Go line by line through the listing below and copy those that hold "none".

___ RECORDS FOR THE EXERCISE ___

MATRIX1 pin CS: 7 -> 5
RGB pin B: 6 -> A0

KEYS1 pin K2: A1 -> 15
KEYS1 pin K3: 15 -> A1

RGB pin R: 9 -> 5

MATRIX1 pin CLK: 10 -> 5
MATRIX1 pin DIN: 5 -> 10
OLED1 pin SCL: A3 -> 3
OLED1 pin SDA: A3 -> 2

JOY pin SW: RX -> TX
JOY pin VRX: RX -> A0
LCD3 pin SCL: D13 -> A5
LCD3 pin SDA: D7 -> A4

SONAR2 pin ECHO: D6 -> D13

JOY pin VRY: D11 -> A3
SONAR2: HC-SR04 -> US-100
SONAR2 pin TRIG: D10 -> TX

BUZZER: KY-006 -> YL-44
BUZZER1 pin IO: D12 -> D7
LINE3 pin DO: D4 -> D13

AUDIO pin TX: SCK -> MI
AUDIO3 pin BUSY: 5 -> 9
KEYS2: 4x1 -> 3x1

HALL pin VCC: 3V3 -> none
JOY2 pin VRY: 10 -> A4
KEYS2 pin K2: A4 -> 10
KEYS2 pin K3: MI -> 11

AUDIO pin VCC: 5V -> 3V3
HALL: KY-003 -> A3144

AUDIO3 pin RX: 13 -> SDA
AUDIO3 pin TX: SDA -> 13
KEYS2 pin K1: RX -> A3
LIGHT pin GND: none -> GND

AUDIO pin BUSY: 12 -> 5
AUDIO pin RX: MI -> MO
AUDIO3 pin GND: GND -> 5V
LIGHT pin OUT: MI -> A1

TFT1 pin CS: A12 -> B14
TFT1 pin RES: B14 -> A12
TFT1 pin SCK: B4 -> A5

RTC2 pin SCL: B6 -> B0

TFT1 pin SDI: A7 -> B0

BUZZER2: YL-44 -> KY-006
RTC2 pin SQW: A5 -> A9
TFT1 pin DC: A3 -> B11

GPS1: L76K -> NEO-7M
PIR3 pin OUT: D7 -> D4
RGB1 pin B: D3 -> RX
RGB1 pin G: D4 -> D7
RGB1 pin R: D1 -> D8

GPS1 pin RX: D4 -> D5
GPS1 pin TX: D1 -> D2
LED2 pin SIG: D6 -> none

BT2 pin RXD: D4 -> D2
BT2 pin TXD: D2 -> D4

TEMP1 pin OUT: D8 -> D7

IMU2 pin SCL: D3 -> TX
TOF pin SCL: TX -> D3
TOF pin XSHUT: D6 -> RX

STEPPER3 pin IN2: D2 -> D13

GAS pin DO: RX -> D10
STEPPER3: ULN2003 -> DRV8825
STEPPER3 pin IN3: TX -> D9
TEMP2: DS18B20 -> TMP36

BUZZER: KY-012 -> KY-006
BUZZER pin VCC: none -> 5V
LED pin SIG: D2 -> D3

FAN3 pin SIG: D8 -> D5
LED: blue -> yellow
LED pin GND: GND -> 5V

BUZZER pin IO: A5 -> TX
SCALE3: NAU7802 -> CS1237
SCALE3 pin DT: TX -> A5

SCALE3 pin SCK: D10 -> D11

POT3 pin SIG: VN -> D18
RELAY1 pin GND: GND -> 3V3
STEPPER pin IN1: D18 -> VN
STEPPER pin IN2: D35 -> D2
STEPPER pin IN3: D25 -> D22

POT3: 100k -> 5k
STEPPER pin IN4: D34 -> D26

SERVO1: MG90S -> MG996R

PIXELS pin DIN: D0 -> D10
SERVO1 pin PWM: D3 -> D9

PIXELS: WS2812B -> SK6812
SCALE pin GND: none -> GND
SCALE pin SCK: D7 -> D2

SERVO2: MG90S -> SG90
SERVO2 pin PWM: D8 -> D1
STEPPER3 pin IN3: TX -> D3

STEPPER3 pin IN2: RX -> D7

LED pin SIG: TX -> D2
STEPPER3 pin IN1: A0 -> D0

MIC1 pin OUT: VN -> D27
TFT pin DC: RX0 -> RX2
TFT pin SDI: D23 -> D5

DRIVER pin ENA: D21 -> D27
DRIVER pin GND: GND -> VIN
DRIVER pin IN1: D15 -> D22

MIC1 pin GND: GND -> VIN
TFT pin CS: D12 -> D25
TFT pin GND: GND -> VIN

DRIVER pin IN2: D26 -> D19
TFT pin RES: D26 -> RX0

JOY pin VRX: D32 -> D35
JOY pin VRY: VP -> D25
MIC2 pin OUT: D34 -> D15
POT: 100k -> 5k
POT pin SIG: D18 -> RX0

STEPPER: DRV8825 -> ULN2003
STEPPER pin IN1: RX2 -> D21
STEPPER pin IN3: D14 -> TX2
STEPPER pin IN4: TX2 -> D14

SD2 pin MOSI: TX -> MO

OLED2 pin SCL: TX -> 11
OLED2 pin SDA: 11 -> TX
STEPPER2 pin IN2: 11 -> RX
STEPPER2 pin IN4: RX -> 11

___

» **RESPONSE BELOW**
HALL pin VCC: 3V3 -> none
LIGHT pin GND: none -> GND
LED2 pin SIG: D6 -> none
BUZZER pin VCC: none -> 5V
SCALE pin GND: none -> GND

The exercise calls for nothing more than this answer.